— START DATA EXCERPTS —

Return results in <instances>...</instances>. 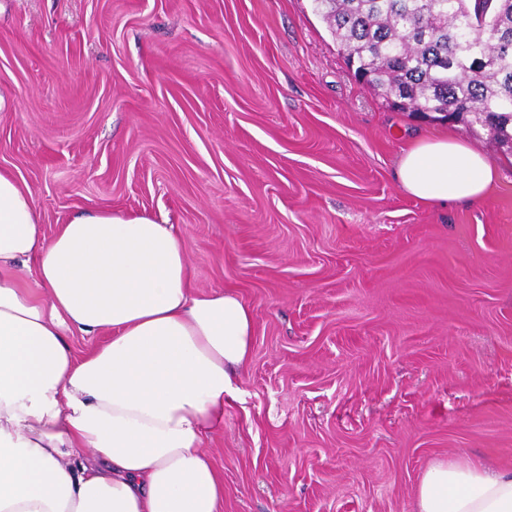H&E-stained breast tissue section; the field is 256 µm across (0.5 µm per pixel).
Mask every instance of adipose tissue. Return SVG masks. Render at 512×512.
<instances>
[{
    "instance_id": "ef3b65f1",
    "label": "adipose tissue",
    "mask_w": 512,
    "mask_h": 512,
    "mask_svg": "<svg viewBox=\"0 0 512 512\" xmlns=\"http://www.w3.org/2000/svg\"><path fill=\"white\" fill-rule=\"evenodd\" d=\"M397 178L433 205L492 198L497 164L448 133L402 149ZM103 342L80 355L69 338ZM251 307L196 291L173 225L80 214L45 233L0 170V512H222L204 448L250 359ZM418 512H512V470L436 461Z\"/></svg>"
}]
</instances>
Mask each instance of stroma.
<instances>
[{
	"label": "stroma",
	"mask_w": 512,
	"mask_h": 512,
	"mask_svg": "<svg viewBox=\"0 0 512 512\" xmlns=\"http://www.w3.org/2000/svg\"><path fill=\"white\" fill-rule=\"evenodd\" d=\"M436 132L498 164L494 198L401 189ZM0 170L48 232L166 219L196 289L251 306L205 443L224 512H416L432 462L512 468V155L359 82L312 0H0Z\"/></svg>",
	"instance_id": "obj_1"
}]
</instances>
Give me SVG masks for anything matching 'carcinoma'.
<instances>
[{
  "instance_id": "obj_1",
  "label": "carcinoma",
  "mask_w": 512,
  "mask_h": 512,
  "mask_svg": "<svg viewBox=\"0 0 512 512\" xmlns=\"http://www.w3.org/2000/svg\"><path fill=\"white\" fill-rule=\"evenodd\" d=\"M354 76L512 149V0H312Z\"/></svg>"
}]
</instances>
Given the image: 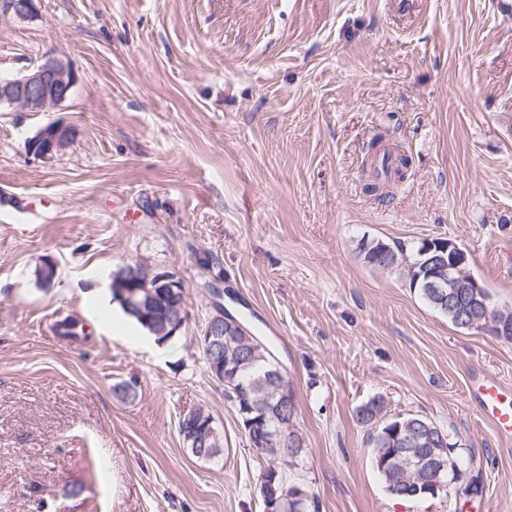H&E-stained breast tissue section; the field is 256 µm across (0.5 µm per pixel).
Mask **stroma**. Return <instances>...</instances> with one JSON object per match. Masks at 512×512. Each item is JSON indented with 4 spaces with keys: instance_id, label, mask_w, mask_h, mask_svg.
<instances>
[{
    "instance_id": "obj_1",
    "label": "stroma",
    "mask_w": 512,
    "mask_h": 512,
    "mask_svg": "<svg viewBox=\"0 0 512 512\" xmlns=\"http://www.w3.org/2000/svg\"><path fill=\"white\" fill-rule=\"evenodd\" d=\"M55 57L46 112H0V512H263L234 408L195 338L201 258L276 347L320 512H512V446L469 390L512 385V341L462 330L361 239L445 237L512 310V0H41L0 15V78ZM73 130L53 161L43 126ZM410 156L393 199L363 190L366 147ZM53 260L41 284L35 270ZM175 273L187 319L166 342L113 332L97 306L127 266ZM66 318L83 336L61 334ZM135 382V400L114 385ZM428 417L479 492L390 497L357 406ZM224 441L194 457L183 413ZM71 140L72 133L68 126L49 123L27 141L26 151L32 157L46 162L61 154ZM212 427L213 430L217 431L214 422ZM184 441L186 442L185 438ZM186 444L192 455L199 459L212 460L224 453L223 441L218 431L216 434L212 435L206 439V441L201 443L202 445H205V448H191V442H186Z\"/></svg>"
}]
</instances>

— END DATA EXCERPTS —

▶ _OBJECTIVE_
Starting from the line containing "Mask **stroma**. Return", repeat each line through the end of the entries, exactly.

▶ _WORKED SOLUTION_
Mask **stroma**. Return <instances>...</instances> with one JSON object per match. Masks at 512×512. Each item is JSON indented with 4 spaces with keys: instance_id, label, mask_w, mask_h, mask_svg.
<instances>
[{
    "instance_id": "obj_1",
    "label": "stroma",
    "mask_w": 512,
    "mask_h": 512,
    "mask_svg": "<svg viewBox=\"0 0 512 512\" xmlns=\"http://www.w3.org/2000/svg\"><path fill=\"white\" fill-rule=\"evenodd\" d=\"M55 57L46 112H0V512H263L234 408L195 338L201 258L276 347L320 512H512V446L469 390L512 385V341L462 330L361 239L445 237L512 310V0H41L0 15V78ZM73 130L53 161L43 126ZM410 156L393 199L363 190L366 147ZM53 260L41 284L35 270ZM175 273L187 319L166 342L113 332L97 306L127 266ZM66 318L83 336L61 334ZM135 382V400L114 385ZM428 417L479 492L390 497L357 406ZM224 441L194 457L183 413ZM71 140L72 133L68 126L49 123L27 141L26 151L32 157L46 162L61 154ZM212 427L213 430L217 431L214 422ZM184 441L186 442L185 438ZM186 444L192 455L199 459L212 460L224 453L223 441L218 431L216 434L212 435L206 439V441L201 443L202 445H205V448H191V442H186Z\"/></svg>"
}]
</instances>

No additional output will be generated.